» **TASK TO COMPLETE**
Transcribe every line of the material below exactly, leaving out the pictures.

» **EXERCISE DATA**
━━━━━━━━━━━━━━━━━━━━

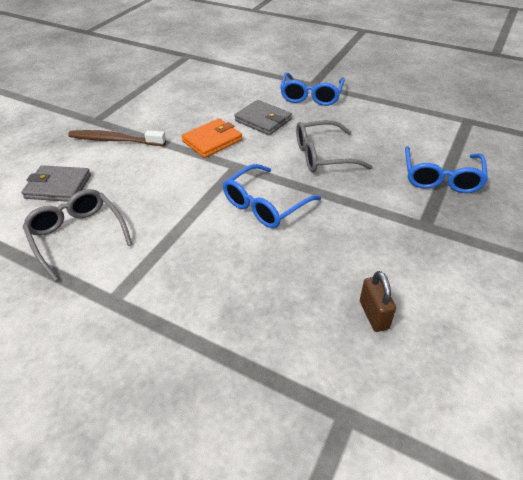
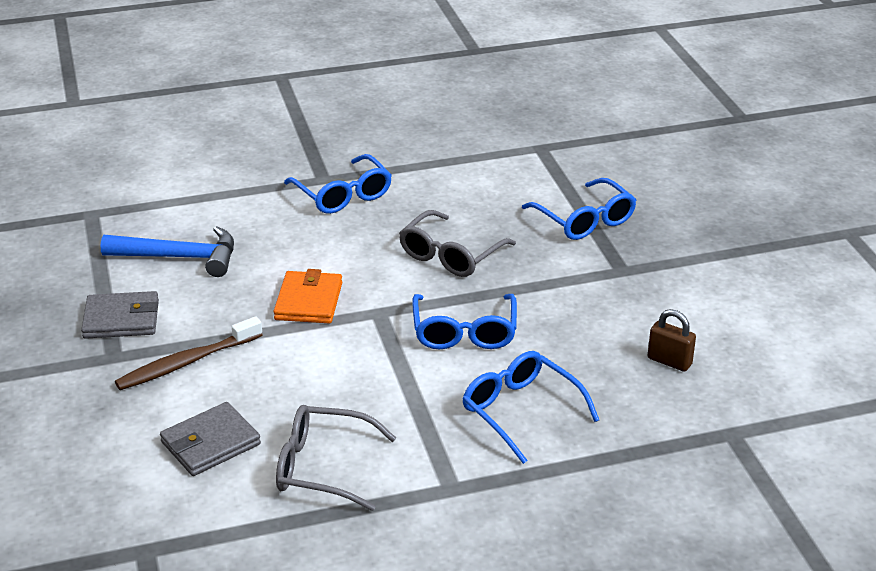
camera: 45 degrees left, 10 degrees down
(191, 90) = (180, 257): none -> blue hammer
(223, 279) = (520, 411): none -> blue glasses
(263, 120) = (330, 250): grey wallet -> grey wallet (121, 319)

━━━━━━━━━━━━━━━━━━━━

» **TASK ANSWER**
camera: 45 degrees left, 10 degrees down
(191, 90) = (180, 257): none -> blue hammer
(223, 279) = (520, 411): none -> blue glasses
(263, 120) = (330, 250): grey wallet -> grey wallet (121, 319)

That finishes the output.